◆ Exercise directions:
Return each line of the entries that holds the string "VBAT".

Data extracted from a collection
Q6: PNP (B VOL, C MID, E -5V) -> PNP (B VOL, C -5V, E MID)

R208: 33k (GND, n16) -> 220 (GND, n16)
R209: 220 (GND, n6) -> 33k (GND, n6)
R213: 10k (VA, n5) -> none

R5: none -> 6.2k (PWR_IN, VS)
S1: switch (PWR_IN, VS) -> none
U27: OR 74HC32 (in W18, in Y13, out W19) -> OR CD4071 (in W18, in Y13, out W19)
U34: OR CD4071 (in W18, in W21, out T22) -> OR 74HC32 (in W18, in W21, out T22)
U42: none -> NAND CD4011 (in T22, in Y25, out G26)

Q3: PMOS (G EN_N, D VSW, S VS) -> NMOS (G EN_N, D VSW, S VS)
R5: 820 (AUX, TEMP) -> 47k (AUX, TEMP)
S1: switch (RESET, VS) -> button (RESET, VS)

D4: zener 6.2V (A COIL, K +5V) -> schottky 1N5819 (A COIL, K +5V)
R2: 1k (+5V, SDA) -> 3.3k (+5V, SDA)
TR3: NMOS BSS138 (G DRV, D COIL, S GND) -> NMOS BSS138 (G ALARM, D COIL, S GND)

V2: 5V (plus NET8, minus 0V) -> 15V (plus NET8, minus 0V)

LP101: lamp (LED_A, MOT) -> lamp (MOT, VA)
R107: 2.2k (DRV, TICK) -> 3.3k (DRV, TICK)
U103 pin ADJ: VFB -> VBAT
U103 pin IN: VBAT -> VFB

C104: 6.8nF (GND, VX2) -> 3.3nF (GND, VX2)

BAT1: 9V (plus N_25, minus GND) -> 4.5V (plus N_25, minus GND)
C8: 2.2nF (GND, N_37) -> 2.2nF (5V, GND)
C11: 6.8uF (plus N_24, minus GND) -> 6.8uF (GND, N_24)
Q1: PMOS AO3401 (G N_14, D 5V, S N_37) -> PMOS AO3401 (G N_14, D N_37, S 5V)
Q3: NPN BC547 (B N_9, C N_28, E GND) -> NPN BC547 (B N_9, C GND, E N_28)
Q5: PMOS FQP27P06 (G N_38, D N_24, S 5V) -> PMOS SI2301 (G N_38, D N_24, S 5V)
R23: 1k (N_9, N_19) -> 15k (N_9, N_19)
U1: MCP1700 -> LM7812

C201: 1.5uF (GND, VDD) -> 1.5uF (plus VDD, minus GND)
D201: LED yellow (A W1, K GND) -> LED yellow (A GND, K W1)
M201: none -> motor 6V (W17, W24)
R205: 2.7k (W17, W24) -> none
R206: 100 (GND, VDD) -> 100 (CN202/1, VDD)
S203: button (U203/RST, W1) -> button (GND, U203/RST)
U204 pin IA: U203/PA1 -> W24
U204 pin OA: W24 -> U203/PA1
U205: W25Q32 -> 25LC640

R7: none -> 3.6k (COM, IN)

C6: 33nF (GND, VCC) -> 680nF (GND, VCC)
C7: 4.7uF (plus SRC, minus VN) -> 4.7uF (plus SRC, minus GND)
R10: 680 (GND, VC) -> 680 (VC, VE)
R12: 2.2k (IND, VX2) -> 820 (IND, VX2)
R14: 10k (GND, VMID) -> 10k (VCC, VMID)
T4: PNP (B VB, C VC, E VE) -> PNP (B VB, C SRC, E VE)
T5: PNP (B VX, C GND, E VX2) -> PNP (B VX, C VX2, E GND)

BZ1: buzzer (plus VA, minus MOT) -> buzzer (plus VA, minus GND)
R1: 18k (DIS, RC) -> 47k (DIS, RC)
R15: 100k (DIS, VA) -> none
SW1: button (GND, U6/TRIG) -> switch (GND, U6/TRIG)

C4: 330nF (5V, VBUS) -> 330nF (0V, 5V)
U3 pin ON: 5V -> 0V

◆ Task response:
U103 pin ADJ: VFB -> VBAT
U103 pin IN: VBAT -> VFB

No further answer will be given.